- **Set task**: Copy out every one of the lines below word for word, omitting the pictures.

(A run of lines)
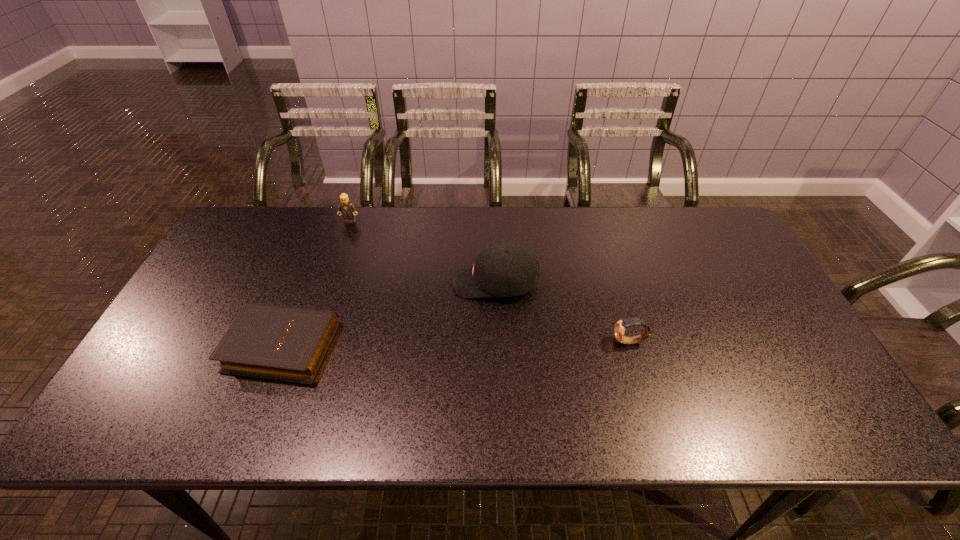
Locate an element on the screen. The width and height of the screenshot is (960, 540). vacant area situated in front of the third shortest object is located at coordinates (330, 281).

Find the location of a particular element. The width and height of the screenshot is (960, 540). vacant area situated on the face of the rightmost object is located at coordinates (462, 342).

Image resolution: width=960 pixels, height=540 pixels. What are the coordinates of `vacant region located on the face of the rightmost object` in the screenshot? It's located at (505, 342).

Locate an element on the screen. The height and width of the screenshot is (540, 960). vacant space located 0.300m on the face of the rightmost object is located at coordinates (497, 342).

The width and height of the screenshot is (960, 540). Find the location of `vacant space located on the back of the Bible`. vacant space located on the back of the Bible is located at coordinates (307, 284).

Find the location of `object situated at the far edge`. object situated at the far edge is located at coordinates (346, 208).

In the image, there is a desktop. At what (x,y) coordinates should I click in order to perform the action: click on vacant space at the far edge. Please return your answer as a coordinate pair (x, y). Image resolution: width=960 pixels, height=540 pixels. Looking at the image, I should click on (580, 210).

The height and width of the screenshot is (540, 960). In the image, there is a desktop. What are the coordinates of `vacant space at the near edge` in the screenshot? It's located at [561, 415].

The width and height of the screenshot is (960, 540). I want to click on free space at the left edge of the desktop, so click(203, 378).

I want to click on vacant point at the right edge, so click(x=746, y=299).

- **Solution for this task**:
Locate an element on the screen. The width and height of the screenshot is (960, 540). vacant area situated in front of the third shortest object is located at coordinates (330, 281).

Find the location of a particular element. The width and height of the screenshot is (960, 540). vacant area situated on the face of the rightmost object is located at coordinates (462, 342).

Image resolution: width=960 pixels, height=540 pixels. What are the coordinates of `vacant region located on the face of the rightmost object` in the screenshot? It's located at (505, 342).

Locate an element on the screen. The height and width of the screenshot is (540, 960). vacant space located 0.300m on the face of the rightmost object is located at coordinates (497, 342).

The width and height of the screenshot is (960, 540). Find the location of `vacant space located on the back of the Bible`. vacant space located on the back of the Bible is located at coordinates (307, 284).

Find the location of `object situated at the far edge`. object situated at the far edge is located at coordinates (346, 208).

In the image, there is a desktop. At what (x,y) coordinates should I click in order to perform the action: click on vacant space at the far edge. Please return your answer as a coordinate pair (x, y). Image resolution: width=960 pixels, height=540 pixels. Looking at the image, I should click on (580, 210).

The height and width of the screenshot is (540, 960). In the image, there is a desktop. What are the coordinates of `vacant space at the near edge` in the screenshot? It's located at [561, 415].

The width and height of the screenshot is (960, 540). I want to click on free space at the left edge of the desktop, so click(203, 378).

I want to click on vacant point at the right edge, so click(x=746, y=299).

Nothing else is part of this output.